--- What you have to do ---
Lines before the one containing "Hidden sprints: [484,603,894,838]" in the records below are to be left out; that line and all after it, through the end, are to be retyped exactly.

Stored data
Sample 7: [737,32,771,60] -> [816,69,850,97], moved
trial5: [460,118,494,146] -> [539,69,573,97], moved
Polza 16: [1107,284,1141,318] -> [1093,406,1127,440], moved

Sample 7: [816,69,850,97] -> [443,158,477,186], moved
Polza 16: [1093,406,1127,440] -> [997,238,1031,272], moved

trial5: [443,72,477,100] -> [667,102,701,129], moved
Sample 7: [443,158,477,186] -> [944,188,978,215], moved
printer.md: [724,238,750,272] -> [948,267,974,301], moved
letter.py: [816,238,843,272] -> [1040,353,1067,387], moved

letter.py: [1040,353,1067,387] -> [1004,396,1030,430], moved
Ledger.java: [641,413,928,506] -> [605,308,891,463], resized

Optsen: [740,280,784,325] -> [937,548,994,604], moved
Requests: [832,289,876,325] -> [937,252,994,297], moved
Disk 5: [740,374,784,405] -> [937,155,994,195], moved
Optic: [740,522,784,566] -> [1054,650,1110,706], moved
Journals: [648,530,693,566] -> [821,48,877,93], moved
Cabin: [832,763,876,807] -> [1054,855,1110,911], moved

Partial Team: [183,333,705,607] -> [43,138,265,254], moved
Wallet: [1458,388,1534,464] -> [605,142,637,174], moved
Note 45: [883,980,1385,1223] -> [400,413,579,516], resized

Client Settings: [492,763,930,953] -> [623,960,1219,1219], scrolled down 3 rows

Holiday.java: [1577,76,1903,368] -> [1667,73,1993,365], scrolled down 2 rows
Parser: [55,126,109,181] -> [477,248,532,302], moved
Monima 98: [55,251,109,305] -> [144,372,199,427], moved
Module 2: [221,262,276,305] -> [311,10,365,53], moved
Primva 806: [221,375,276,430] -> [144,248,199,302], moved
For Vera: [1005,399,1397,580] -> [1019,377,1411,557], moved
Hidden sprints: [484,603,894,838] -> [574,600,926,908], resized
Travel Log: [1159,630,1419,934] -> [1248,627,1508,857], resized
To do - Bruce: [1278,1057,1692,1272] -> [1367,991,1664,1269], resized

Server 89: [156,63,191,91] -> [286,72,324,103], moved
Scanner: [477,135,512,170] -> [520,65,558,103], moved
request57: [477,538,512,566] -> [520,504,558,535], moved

--- Exercise solution ---
Hidden sprints: [484,603,894,838] -> [574,600,926,908], resized
Travel Log: [1159,630,1419,934] -> [1248,627,1508,857], resized
To do - Bruce: [1278,1057,1692,1272] -> [1367,991,1664,1269], resized

Server 89: [156,63,191,91] -> [286,72,324,103], moved
Scanner: [477,135,512,170] -> [520,65,558,103], moved
request57: [477,538,512,566] -> [520,504,558,535], moved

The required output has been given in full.